Provided data:
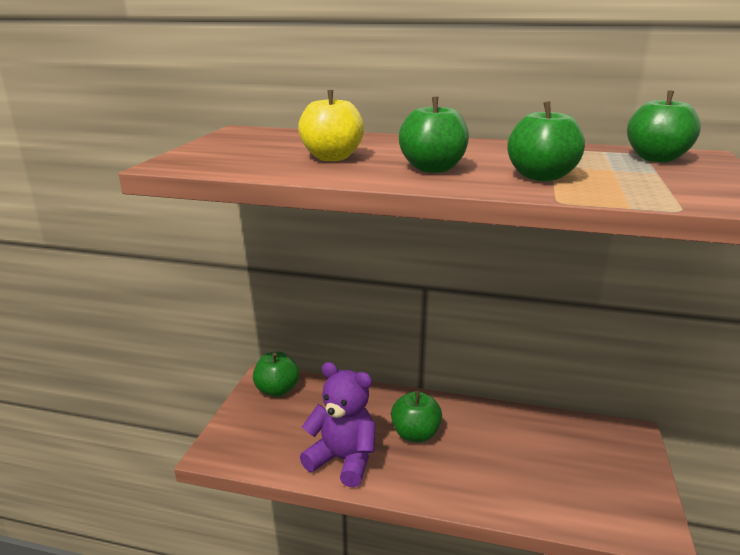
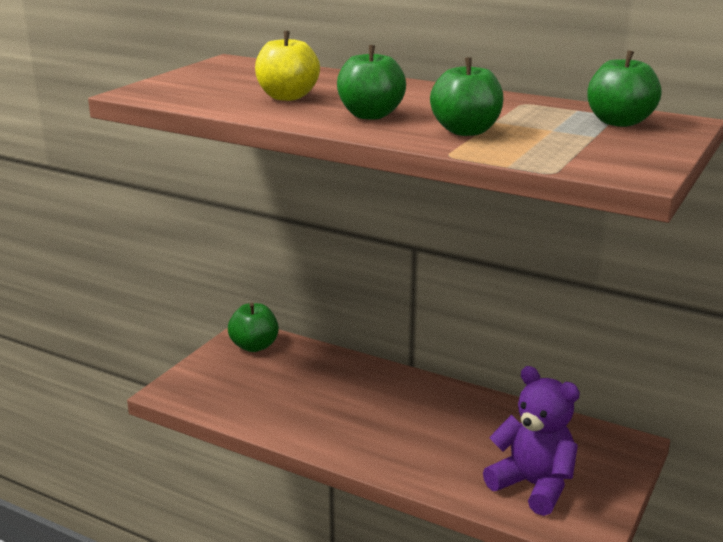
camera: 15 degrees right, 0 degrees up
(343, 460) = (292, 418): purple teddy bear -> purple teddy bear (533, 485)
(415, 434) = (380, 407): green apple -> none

==

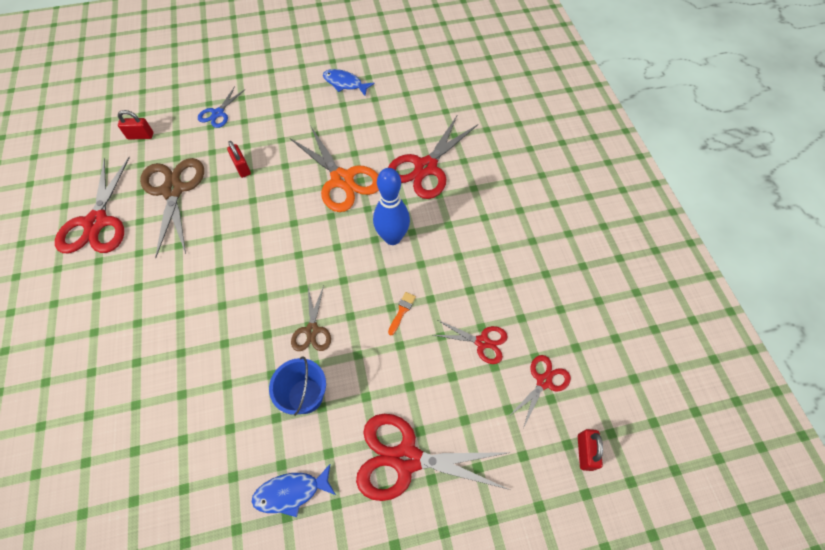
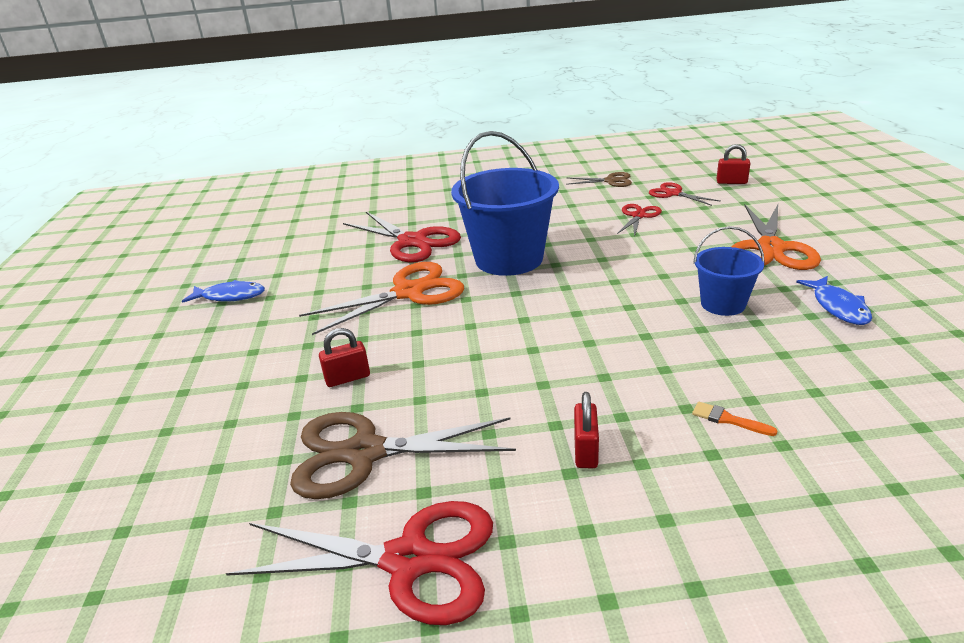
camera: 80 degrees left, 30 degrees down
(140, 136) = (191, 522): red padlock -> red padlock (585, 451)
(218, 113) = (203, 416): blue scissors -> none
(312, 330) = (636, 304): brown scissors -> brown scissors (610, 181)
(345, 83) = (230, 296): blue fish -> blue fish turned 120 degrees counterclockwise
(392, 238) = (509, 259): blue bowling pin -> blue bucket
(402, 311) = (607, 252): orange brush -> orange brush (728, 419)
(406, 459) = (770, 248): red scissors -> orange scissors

Work request:
Would you please copy exactly the part of the entries above that begins at the line containing "camera: 15 degrees right, 0 degrees up" and ends at the line containing "(415, 434) = (380, 407): green apple -> none", both lines included?

Finished exercise:
camera: 15 degrees right, 0 degrees up
(343, 460) = (292, 418): purple teddy bear -> purple teddy bear (533, 485)
(415, 434) = (380, 407): green apple -> none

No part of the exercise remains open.